─── DATA TO EXAMINE ───

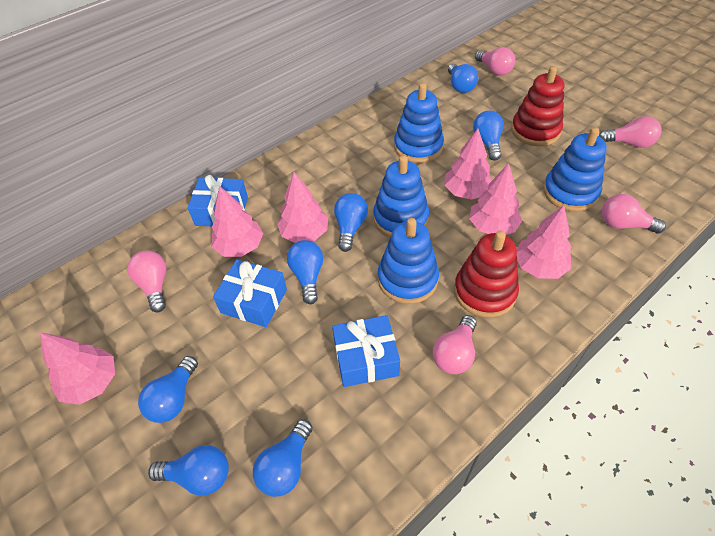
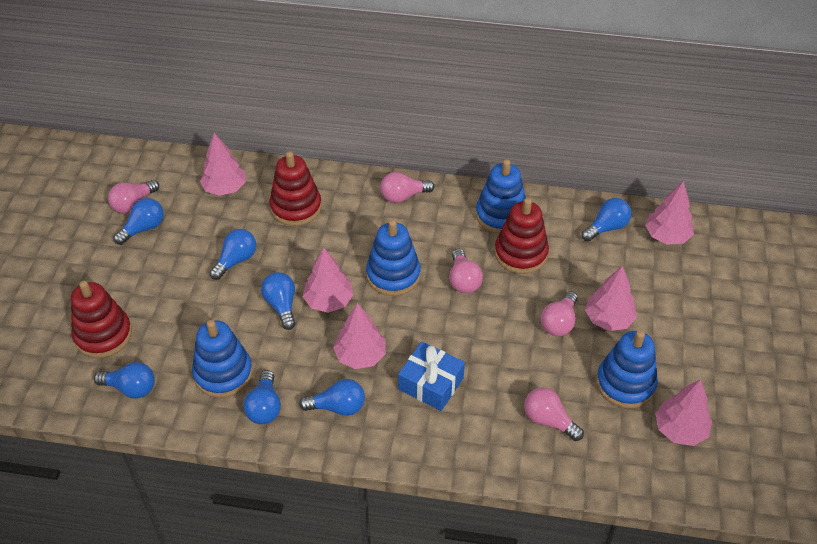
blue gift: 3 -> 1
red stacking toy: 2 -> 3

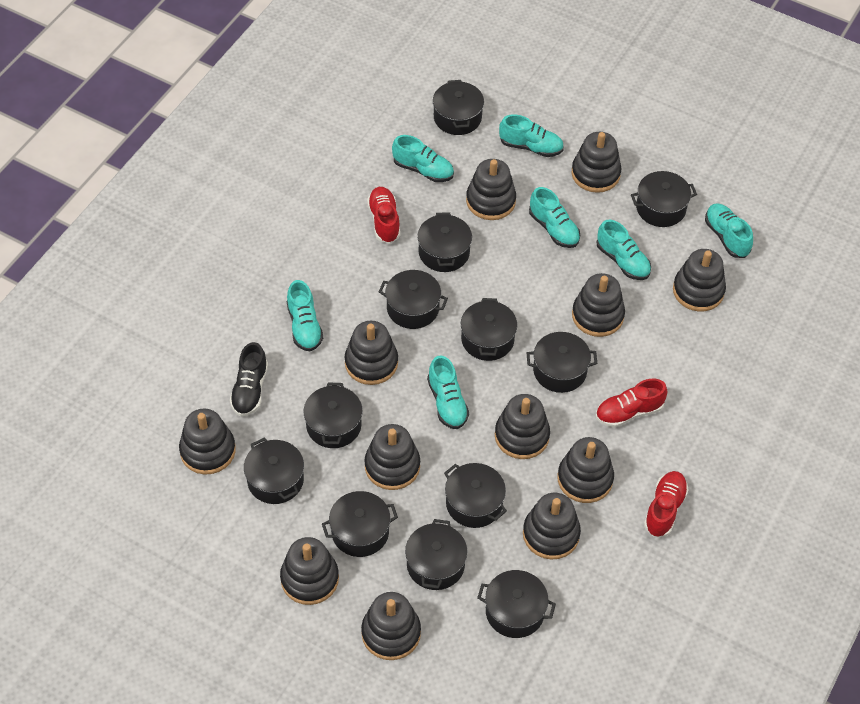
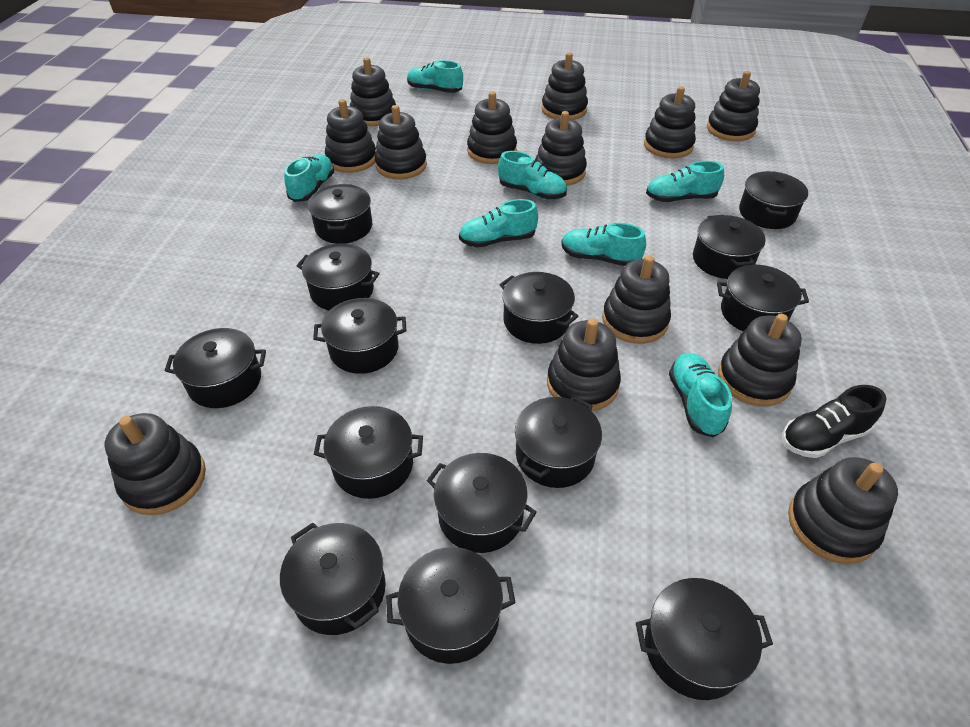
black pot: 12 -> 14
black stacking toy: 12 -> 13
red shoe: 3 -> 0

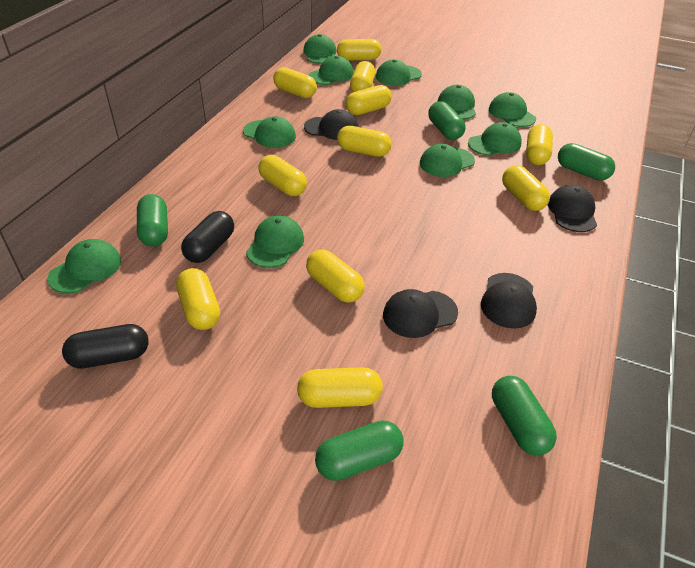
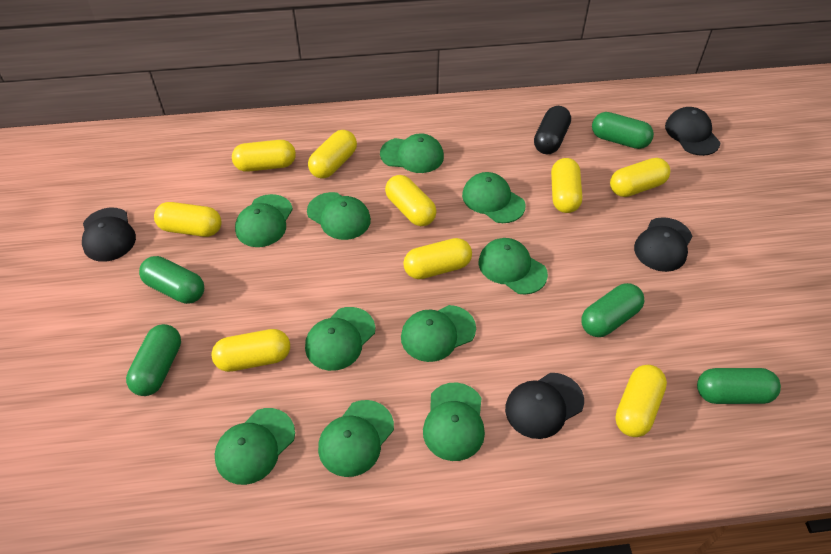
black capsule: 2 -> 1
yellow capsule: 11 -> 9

───
─── DATA TO EXAMINE ───

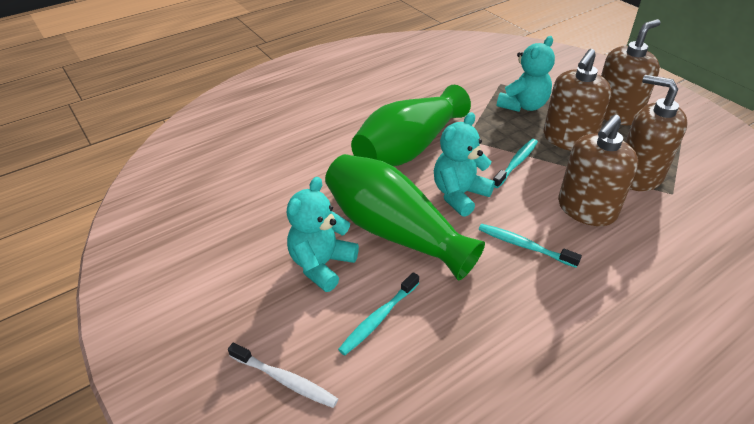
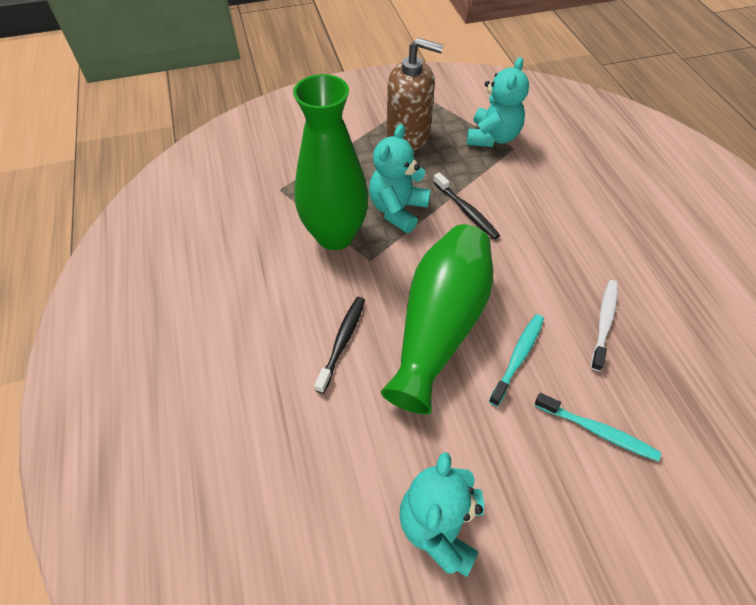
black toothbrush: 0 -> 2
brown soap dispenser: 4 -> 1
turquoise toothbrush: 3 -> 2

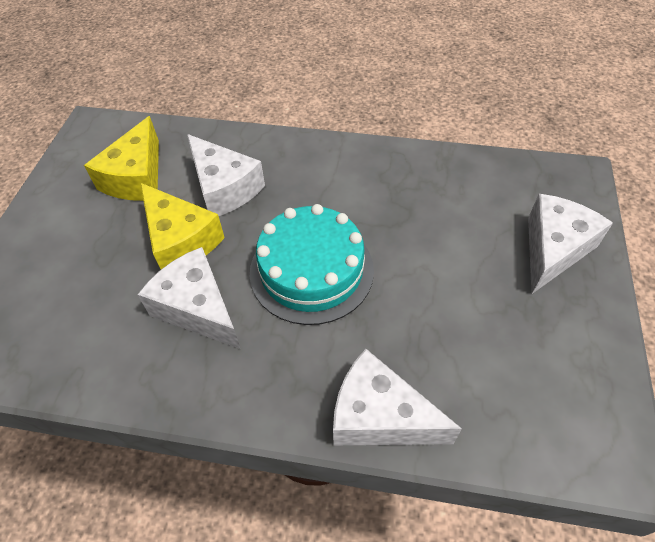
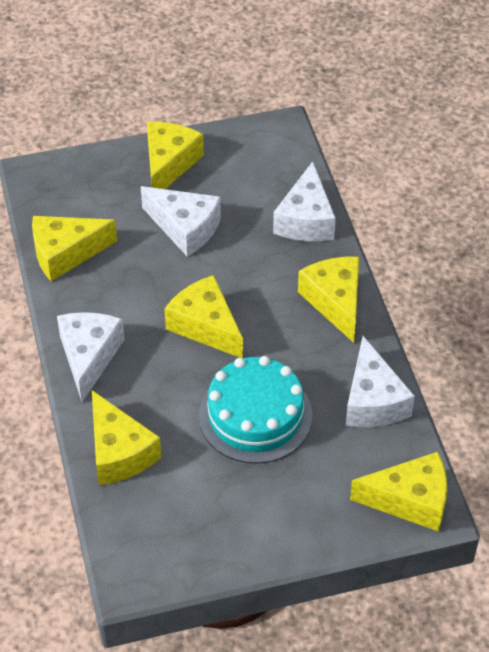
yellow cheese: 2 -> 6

───
─── DATA TO EXAMINE ───

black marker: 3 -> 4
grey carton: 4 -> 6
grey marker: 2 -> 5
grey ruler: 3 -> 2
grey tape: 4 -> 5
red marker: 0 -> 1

───

■ TASK STATEMENT ■
Output exactly, and only, the lines of the entries above from the one with "blue gift: 3 -> 1" up to and including the one with "yellow capsule: 11 -> 9"; pictures are to be left out.

■ TASK RESPONSE ■
blue gift: 3 -> 1
red stacking toy: 2 -> 3

black pot: 12 -> 14
black stacking toy: 12 -> 13
red shoe: 3 -> 0

black capsule: 2 -> 1
yellow capsule: 11 -> 9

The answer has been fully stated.